MATERIAL SHOWN START
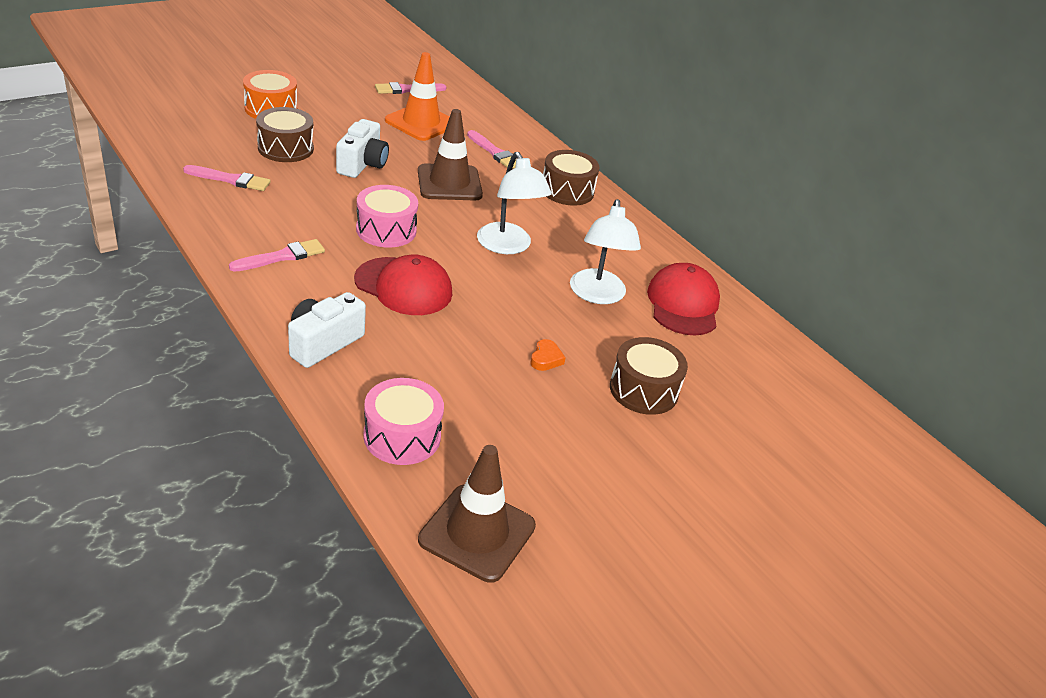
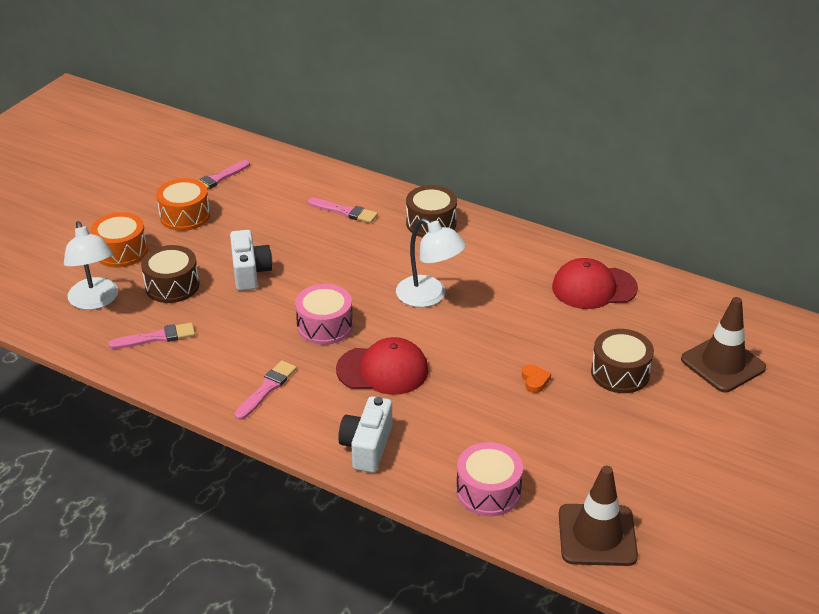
camera: 20 degrees left, 0 degrees up
(351, 104) = (185, 216): none -> orange drum
(421, 123) = (260, 208): orange traffic cone -> none
(449, 183) = (335, 258): brown traffic cone -> brown traffic cone (723, 364)
(597, 295) = (528, 309): white lamp -> white lamp (95, 301)
(683, 304) = (594, 288): red cap -> red cap turned 75 degrees counterclockwise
MATERIAL SHOWN END
WHAT YOU WILL DO: Leaving out every line before the one with "(351, 104) = (185, 216): none -> orange drum", print the rest of the listing above exactly, through its final line.

SOLUTION TO THIS TASK:
(351, 104) = (185, 216): none -> orange drum
(421, 123) = (260, 208): orange traffic cone -> none
(449, 183) = (335, 258): brown traffic cone -> brown traffic cone (723, 364)
(597, 295) = (528, 309): white lamp -> white lamp (95, 301)
(683, 304) = (594, 288): red cap -> red cap turned 75 degrees counterclockwise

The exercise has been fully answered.